[Object change descriptions]
══════
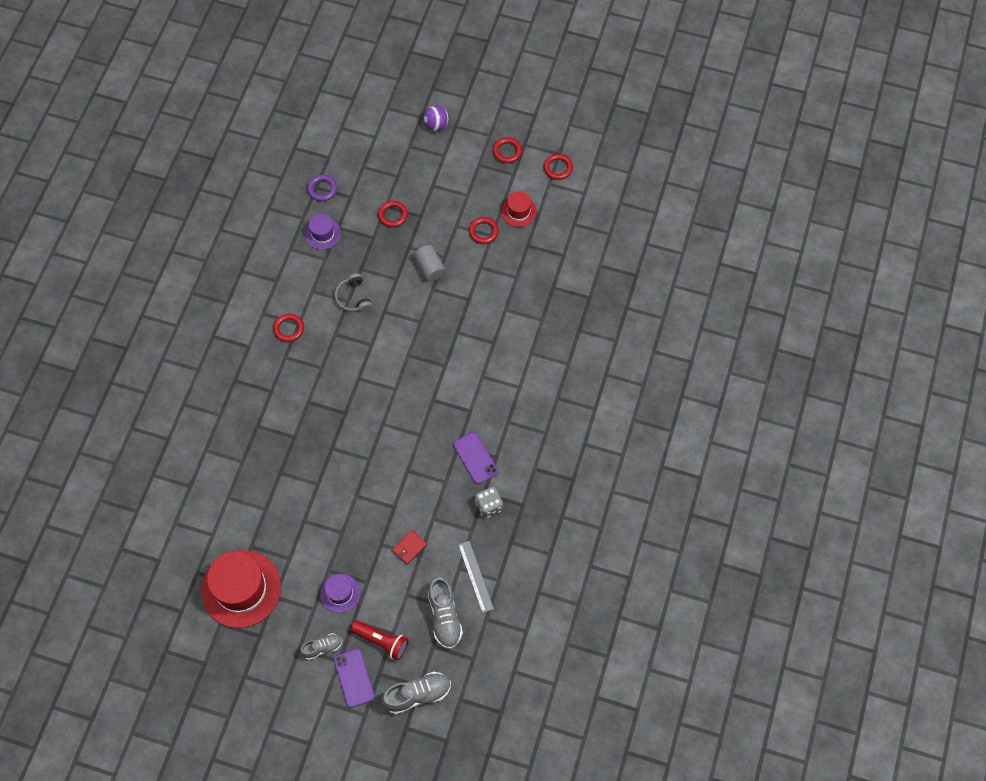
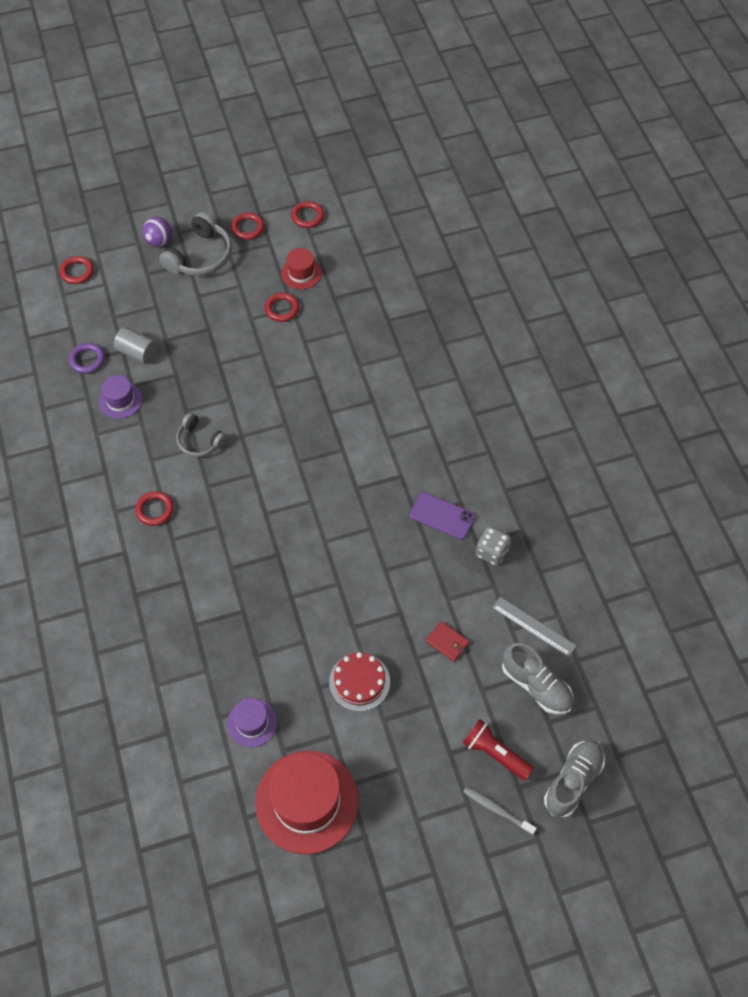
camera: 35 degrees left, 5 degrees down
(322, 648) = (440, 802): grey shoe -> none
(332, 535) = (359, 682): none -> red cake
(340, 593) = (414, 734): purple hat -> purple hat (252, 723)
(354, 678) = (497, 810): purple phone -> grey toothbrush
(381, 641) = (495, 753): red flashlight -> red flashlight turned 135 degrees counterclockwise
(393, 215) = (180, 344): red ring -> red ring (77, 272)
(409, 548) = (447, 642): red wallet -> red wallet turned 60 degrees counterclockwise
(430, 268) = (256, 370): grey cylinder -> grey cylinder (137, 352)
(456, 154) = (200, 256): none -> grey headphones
══════
Work required: Retype the data word for word and keep the pictures out of it.

Answer to this exercise:
camera: 35 degrees left, 5 degrees down
(322, 648) = (440, 802): grey shoe -> none
(332, 535) = (359, 682): none -> red cake
(340, 593) = (414, 734): purple hat -> purple hat (252, 723)
(354, 678) = (497, 810): purple phone -> grey toothbrush
(381, 641) = (495, 753): red flashlight -> red flashlight turned 135 degrees counterclockwise
(393, 215) = (180, 344): red ring -> red ring (77, 272)
(409, 548) = (447, 642): red wallet -> red wallet turned 60 degrees counterclockwise
(430, 268) = (256, 370): grey cylinder -> grey cylinder (137, 352)
(456, 154) = (200, 256): none -> grey headphones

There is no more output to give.